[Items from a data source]
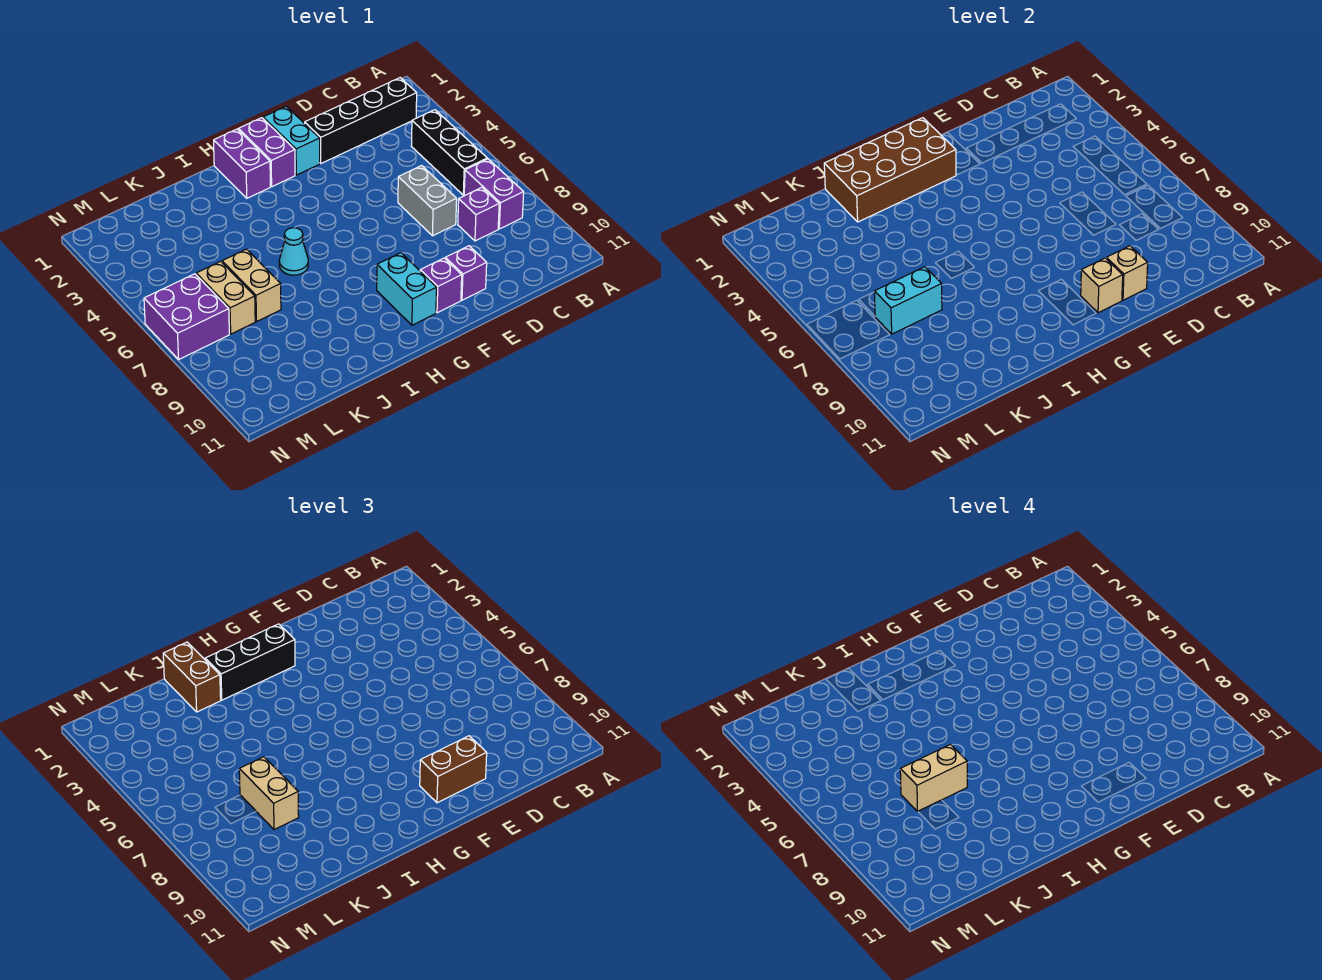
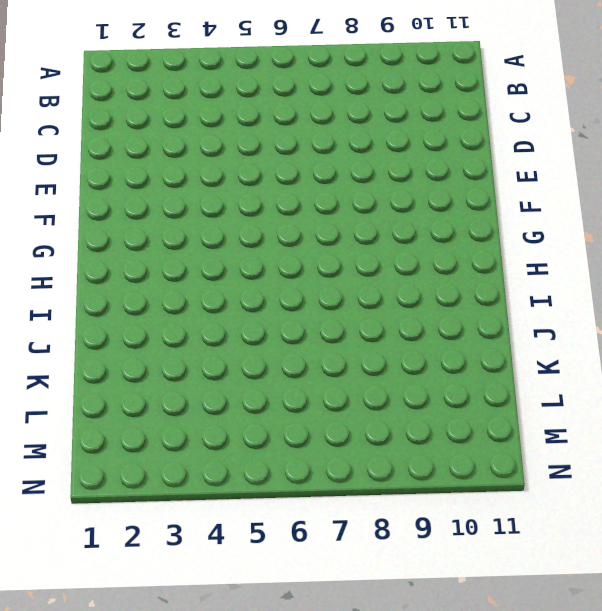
none -> black 1x4 brick [305,78,417,163]
none -> black 1x3 brick [411,110,487,195]
none -> purple 1x2 brick [464,159,524,229]

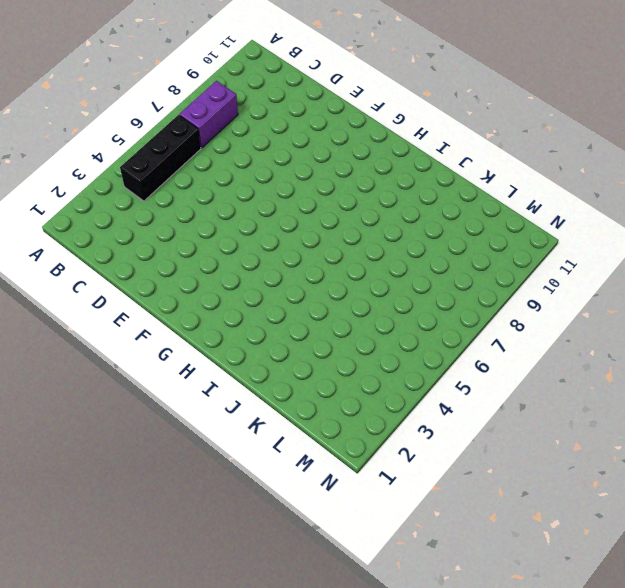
none -> black 1x4 brick [305,78,417,163]
none -> purple 1x1 brick [458,187,499,241]
none -> grey 1x2 brick [398,166,457,236]

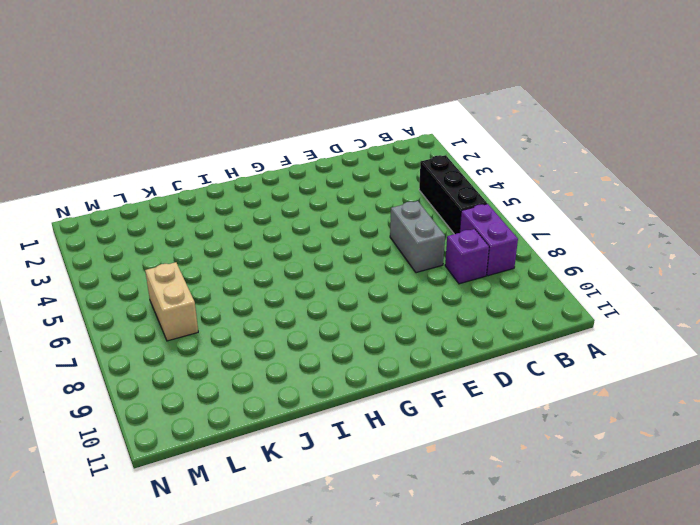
none -> black 1x4 brick [305,78,417,163]
none -> purple 1x1 brick [445,246,487,300]
none -> cyan 1x2 brick [263,106,320,175]

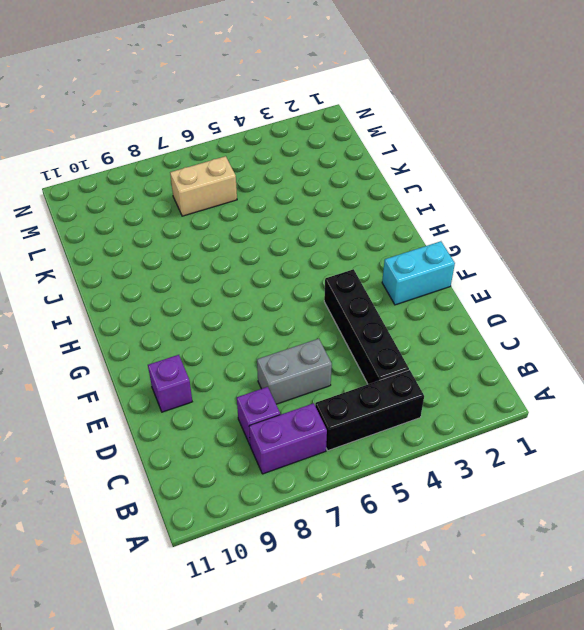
black 1x4 brick [324,269,409,384] -> black 1x4 brick moved to [305,78,417,163]
none -> purple 1x1 brick [420,258,462,313]
none -> purple 1x2 brick [238,118,295,187]
none -> cyan 1x2 brick [377,253,437,325]

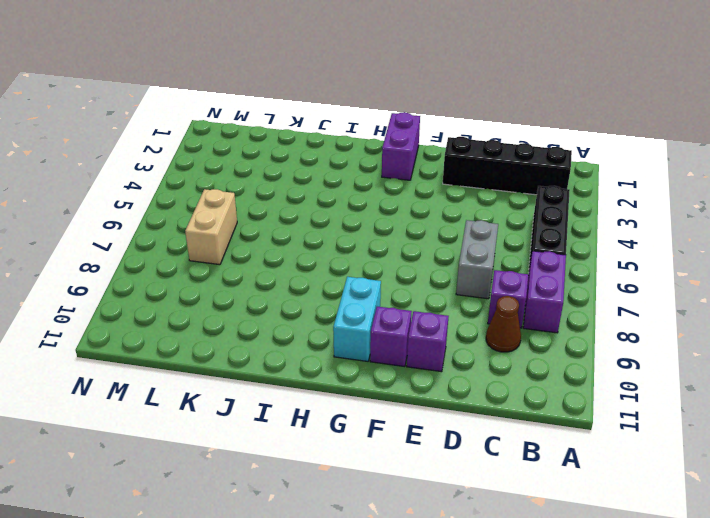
brown 1x1 cone [486,296,521,352] -> none
none -> cyan 1x2 brick [263,106,320,175]
none -> purple 1x2 brick [214,129,270,198]
none -> cyan 1x1 cone [279,228,308,275]

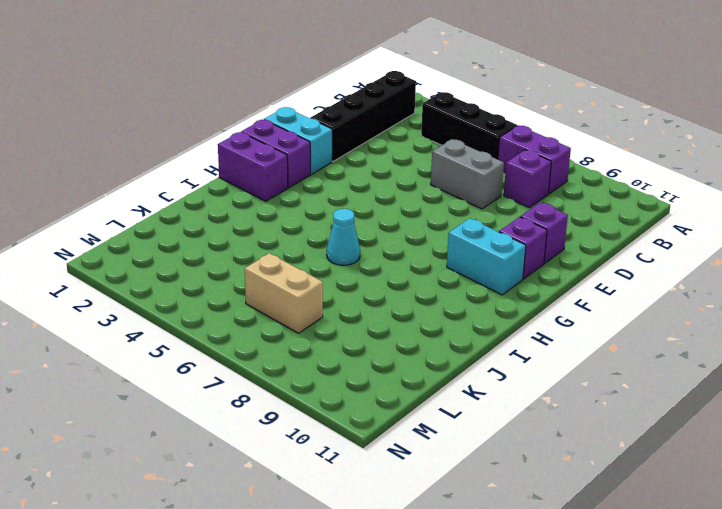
none -> tan 1x2 brick [222,249,281,321]
none -> purple 2x2 brick [144,274,229,359]
none -> tan 1x1 brick [1106,246,1148,300]

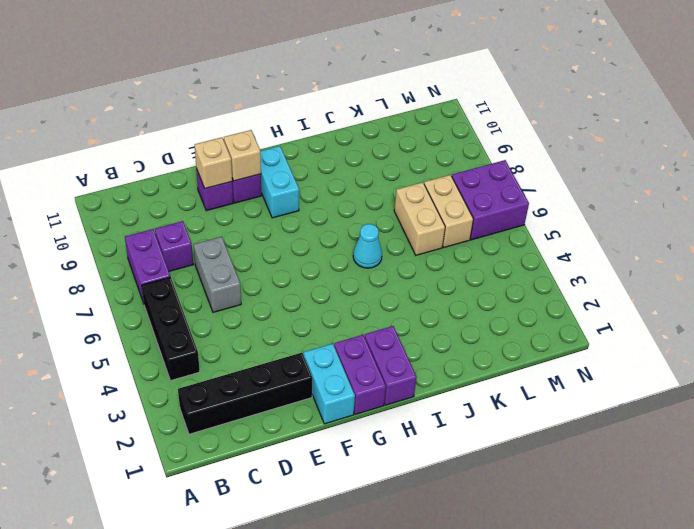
none -> brown 2x4 brick [824,118,956,222]
none -> cyan 1x2 brick [874,267,942,334]
none -> brown 1x2 brick [420,736,487,803]

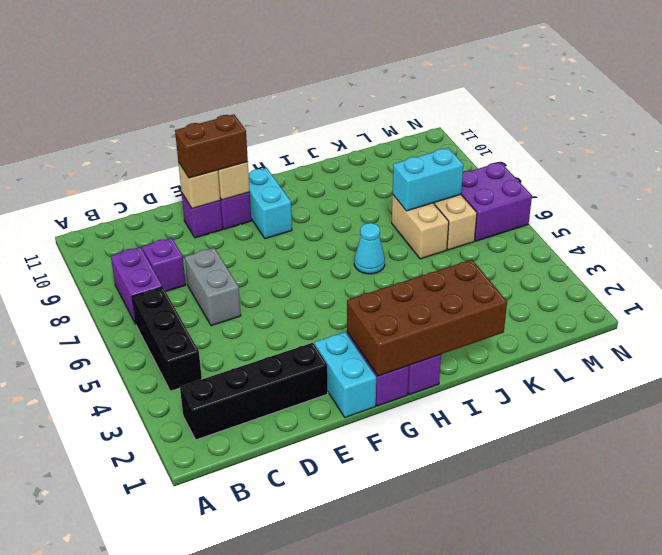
none -> black 1x3 brick [205,624,295,700]
none -> brown 1x2 brick [163,642,221,712]
none -> tan 1x2 brick [239,757,299,830]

▶ Task requirements:
The result should be every line that contains "cone", copied from the entries.

▶ Written answer:
brown 1x1 cone [486,296,521,352] -> none
none -> cyan 1x1 cone [279,228,308,275]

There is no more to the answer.